THE EXERCISE – Reproduce every line of the entries below without any changes.

# start of RECORD LIST

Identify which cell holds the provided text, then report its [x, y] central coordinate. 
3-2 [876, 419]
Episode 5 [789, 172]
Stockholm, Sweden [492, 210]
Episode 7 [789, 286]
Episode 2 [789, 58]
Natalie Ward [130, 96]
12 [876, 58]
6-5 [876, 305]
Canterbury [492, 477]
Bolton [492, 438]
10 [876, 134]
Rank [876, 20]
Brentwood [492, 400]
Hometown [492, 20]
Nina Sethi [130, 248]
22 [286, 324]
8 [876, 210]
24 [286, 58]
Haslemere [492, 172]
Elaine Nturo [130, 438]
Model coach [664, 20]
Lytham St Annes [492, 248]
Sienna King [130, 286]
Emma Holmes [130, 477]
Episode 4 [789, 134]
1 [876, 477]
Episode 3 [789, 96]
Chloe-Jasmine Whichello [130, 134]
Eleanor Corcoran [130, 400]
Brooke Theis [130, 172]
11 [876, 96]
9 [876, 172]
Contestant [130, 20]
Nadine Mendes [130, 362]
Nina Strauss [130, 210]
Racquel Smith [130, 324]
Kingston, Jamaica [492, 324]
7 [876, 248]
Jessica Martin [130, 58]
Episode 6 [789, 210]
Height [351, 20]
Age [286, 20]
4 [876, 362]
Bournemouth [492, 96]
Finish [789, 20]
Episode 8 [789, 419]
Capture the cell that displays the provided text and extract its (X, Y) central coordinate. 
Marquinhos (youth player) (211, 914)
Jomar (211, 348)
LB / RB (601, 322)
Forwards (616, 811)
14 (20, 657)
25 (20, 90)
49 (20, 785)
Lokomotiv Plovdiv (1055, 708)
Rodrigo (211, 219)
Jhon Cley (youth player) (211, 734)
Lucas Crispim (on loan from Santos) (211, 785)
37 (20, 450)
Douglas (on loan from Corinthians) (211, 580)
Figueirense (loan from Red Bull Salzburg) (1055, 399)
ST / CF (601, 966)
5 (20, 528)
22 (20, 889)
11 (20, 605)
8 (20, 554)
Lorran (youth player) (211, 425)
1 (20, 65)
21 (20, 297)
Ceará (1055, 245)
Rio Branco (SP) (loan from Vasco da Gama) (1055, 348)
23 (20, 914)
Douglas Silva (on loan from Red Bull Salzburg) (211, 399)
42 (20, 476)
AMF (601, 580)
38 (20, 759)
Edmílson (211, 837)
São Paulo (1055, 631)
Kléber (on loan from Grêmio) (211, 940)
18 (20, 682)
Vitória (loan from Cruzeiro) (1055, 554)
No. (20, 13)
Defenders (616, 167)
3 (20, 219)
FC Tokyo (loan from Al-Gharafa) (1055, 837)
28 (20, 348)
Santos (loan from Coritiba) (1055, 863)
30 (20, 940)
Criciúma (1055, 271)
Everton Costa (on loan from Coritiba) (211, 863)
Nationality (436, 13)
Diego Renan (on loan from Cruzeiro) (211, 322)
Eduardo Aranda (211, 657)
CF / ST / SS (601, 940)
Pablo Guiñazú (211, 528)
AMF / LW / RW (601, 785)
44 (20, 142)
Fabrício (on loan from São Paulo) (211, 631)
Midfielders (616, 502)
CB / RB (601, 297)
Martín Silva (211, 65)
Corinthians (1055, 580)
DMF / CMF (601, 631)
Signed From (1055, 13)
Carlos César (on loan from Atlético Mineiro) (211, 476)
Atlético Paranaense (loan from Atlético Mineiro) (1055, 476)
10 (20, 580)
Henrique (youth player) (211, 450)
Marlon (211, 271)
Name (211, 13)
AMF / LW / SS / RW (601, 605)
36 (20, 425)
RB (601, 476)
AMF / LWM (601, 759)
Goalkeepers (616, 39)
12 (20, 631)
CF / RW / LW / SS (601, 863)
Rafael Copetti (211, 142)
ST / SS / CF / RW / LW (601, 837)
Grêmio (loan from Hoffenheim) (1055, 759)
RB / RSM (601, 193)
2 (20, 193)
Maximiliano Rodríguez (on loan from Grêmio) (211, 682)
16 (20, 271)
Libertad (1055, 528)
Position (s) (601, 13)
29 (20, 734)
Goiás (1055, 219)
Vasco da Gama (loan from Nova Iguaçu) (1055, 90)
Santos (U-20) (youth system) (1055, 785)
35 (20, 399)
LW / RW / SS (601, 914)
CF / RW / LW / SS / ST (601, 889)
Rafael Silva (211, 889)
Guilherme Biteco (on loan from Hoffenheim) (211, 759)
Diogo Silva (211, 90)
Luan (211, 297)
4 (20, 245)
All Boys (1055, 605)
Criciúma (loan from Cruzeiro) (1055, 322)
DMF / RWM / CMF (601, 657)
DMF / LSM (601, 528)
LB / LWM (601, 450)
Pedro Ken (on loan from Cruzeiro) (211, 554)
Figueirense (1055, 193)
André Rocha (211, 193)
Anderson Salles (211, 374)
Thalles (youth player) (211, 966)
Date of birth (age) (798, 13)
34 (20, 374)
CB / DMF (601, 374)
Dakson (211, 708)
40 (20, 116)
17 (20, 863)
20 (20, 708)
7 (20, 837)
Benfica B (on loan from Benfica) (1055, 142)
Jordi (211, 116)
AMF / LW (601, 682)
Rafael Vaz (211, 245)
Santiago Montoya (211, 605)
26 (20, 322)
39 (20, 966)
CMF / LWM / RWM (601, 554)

# end of RECORD LIST

OUTPUT FOR THIS EXERCISE –
Identify which cell holds the provided text, then report its [x, y] central coordinate. 
3-2 [876, 419]
Episode 5 [789, 172]
Stockholm, Sweden [492, 210]
Episode 7 [789, 286]
Episode 2 [789, 58]
Natalie Ward [130, 96]
12 [876, 58]
6-5 [876, 305]
Canterbury [492, 477]
Bolton [492, 438]
10 [876, 134]
Rank [876, 20]
Brentwood [492, 400]
Hometown [492, 20]
Nina Sethi [130, 248]
22 [286, 324]
8 [876, 210]
24 [286, 58]
Haslemere [492, 172]
Elaine Nturo [130, 438]
Model coach [664, 20]
Lytham St Annes [492, 248]
Sienna King [130, 286]
Emma Holmes [130, 477]
Episode 4 [789, 134]
1 [876, 477]
Episode 3 [789, 96]
Chloe-Jasmine Whichello [130, 134]
Eleanor Corcoran [130, 400]
Brooke Theis [130, 172]
11 [876, 96]
9 [876, 172]
Contestant [130, 20]
Nadine Mendes [130, 362]
Nina Strauss [130, 210]
Racquel Smith [130, 324]
Kingston, Jamaica [492, 324]
7 [876, 248]
Jessica Martin [130, 58]
Episode 6 [789, 210]
Height [351, 20]
Age [286, 20]
4 [876, 362]
Bournemouth [492, 96]
Finish [789, 20]
Episode 8 [789, 419]
Capture the cell that displays the provided text and extract its (X, Y) central coordinate. 
Marquinhos (youth player) (211, 914)
Jomar (211, 348)
LB / RB (601, 322)
Forwards (616, 811)
14 (20, 657)
25 (20, 90)
49 (20, 785)
Lokomotiv Plovdiv (1055, 708)
Rodrigo (211, 219)
Jhon Cley (youth player) (211, 734)
Lucas Crispim (on loan from Santos) (211, 785)
37 (20, 450)
Douglas (on loan from Corinthians) (211, 580)
Figueirense (loan from Red Bull Salzburg) (1055, 399)
ST / CF (601, 966)
5 (20, 528)
22 (20, 889)
11 (20, 605)
8 (20, 554)
Lorran (youth player) (211, 425)
1 (20, 65)
21 (20, 297)
Ceará (1055, 245)
Rio Branco (SP) (loan from Vasco da Gama) (1055, 348)
23 (20, 914)
Douglas Silva (on loan from Red Bull Salzburg) (211, 399)
42 (20, 476)
AMF (601, 580)
38 (20, 759)
Edmílson (211, 837)
São Paulo (1055, 631)
Kléber (on loan from Grêmio) (211, 940)
18 (20, 682)
Vitória (loan from Cruzeiro) (1055, 554)
No. (20, 13)
Defenders (616, 167)
3 (20, 219)
FC Tokyo (loan from Al-Gharafa) (1055, 837)
28 (20, 348)
Santos (loan from Coritiba) (1055, 863)
30 (20, 940)
Criciúma (1055, 271)
Everton Costa (on loan from Coritiba) (211, 863)
Nationality (436, 13)
Diego Renan (on loan from Cruzeiro) (211, 322)
Eduardo Aranda (211, 657)
CF / ST / SS (601, 940)
Pablo Guiñazú (211, 528)
AMF / LW / RW (601, 785)
44 (20, 142)
Fabrício (on loan from São Paulo) (211, 631)
Midfielders (616, 502)
CB / RB (601, 297)
Martín Silva (211, 65)
Corinthians (1055, 580)
DMF / CMF (601, 631)
Signed From (1055, 13)
Carlos César (on loan from Atlético Mineiro) (211, 476)
Atlético Paranaense (loan from Atlético Mineiro) (1055, 476)
10 (20, 580)
Henrique (youth player) (211, 450)
Marlon (211, 271)
Name (211, 13)
AMF / LW / SS / RW (601, 605)
36 (20, 425)
RB (601, 476)
AMF / LWM (601, 759)
Goalkeepers (616, 39)
12 (20, 631)
CF / RW / LW / SS (601, 863)
Rafael Copetti (211, 142)
ST / SS / CF / RW / LW (601, 837)
Grêmio (loan from Hoffenheim) (1055, 759)
RB / RSM (601, 193)
2 (20, 193)
Maximiliano Rodríguez (on loan from Grêmio) (211, 682)
16 (20, 271)
Libertad (1055, 528)
Position (s) (601, 13)
29 (20, 734)
Goiás (1055, 219)
Vasco da Gama (loan from Nova Iguaçu) (1055, 90)
Santos (U-20) (youth system) (1055, 785)
35 (20, 399)
LW / RW / SS (601, 914)
CF / RW / LW / SS / ST (601, 889)
Rafael Silva (211, 889)
Guilherme Biteco (on loan from Hoffenheim) (211, 759)
Diogo Silva (211, 90)
Luan (211, 297)
4 (20, 245)
All Boys (1055, 605)
Criciúma (loan from Cruzeiro) (1055, 322)
DMF / RWM / CMF (601, 657)
DMF / LSM (601, 528)
LB / LWM (601, 450)
Pedro Ken (on loan from Cruzeiro) (211, 554)
Figueirense (1055, 193)
André Rocha (211, 193)
Anderson Salles (211, 374)
Thalles (youth player) (211, 966)
Date of birth (age) (798, 13)
34 (20, 374)
CB / DMF (601, 374)
Dakson (211, 708)
40 (20, 116)
17 (20, 863)
20 (20, 708)
7 (20, 837)
Benfica B (on loan from Benfica) (1055, 142)
Jordi (211, 116)
AMF / LW (601, 682)
Rafael Vaz (211, 245)
Santiago Montoya (211, 605)
26 (20, 322)
39 (20, 966)
CMF / LWM / RWM (601, 554)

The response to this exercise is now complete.